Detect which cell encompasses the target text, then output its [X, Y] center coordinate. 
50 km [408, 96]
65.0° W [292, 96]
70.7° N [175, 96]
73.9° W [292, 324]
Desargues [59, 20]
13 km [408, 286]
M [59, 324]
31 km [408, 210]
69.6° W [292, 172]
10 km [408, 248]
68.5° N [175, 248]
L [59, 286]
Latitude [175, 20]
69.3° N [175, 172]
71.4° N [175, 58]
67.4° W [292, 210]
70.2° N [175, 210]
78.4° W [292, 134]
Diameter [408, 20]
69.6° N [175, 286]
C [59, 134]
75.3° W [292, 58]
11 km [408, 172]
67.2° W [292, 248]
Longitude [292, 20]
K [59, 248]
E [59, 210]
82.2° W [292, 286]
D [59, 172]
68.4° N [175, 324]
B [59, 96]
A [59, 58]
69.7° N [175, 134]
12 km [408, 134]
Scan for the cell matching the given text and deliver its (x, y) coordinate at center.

Aim of the task
Copy out the data again, switching each "km" to "kilometers" and leaving everything else as it is.

Solution below
Detect which cell encompasses the target text, then output its [X, Y] center coordinate. 
50 kilometers [408, 96]
65.0° W [292, 96]
70.7° N [175, 96]
73.9° W [292, 324]
Desargues [59, 20]
13 kilometers [408, 286]
M [59, 324]
31 kilometers [408, 210]
69.6° W [292, 172]
10 kilometers [408, 248]
68.5° N [175, 248]
L [59, 286]
Latitude [175, 20]
69.3° N [175, 172]
71.4° N [175, 58]
67.4° W [292, 210]
70.2° N [175, 210]
78.4° W [292, 134]
Diameter [408, 20]
69.6° N [175, 286]
C [59, 134]
75.3° W [292, 58]
11 kilometers [408, 172]
67.2° W [292, 248]
Longitude [292, 20]
K [59, 248]
E [59, 210]
82.2° W [292, 286]
D [59, 172]
68.4° N [175, 324]
B [59, 96]
A [59, 58]
69.7° N [175, 134]
12 kilometers [408, 134]
Scan for the cell matching the given text and deliver its (x, y) coordinate at center.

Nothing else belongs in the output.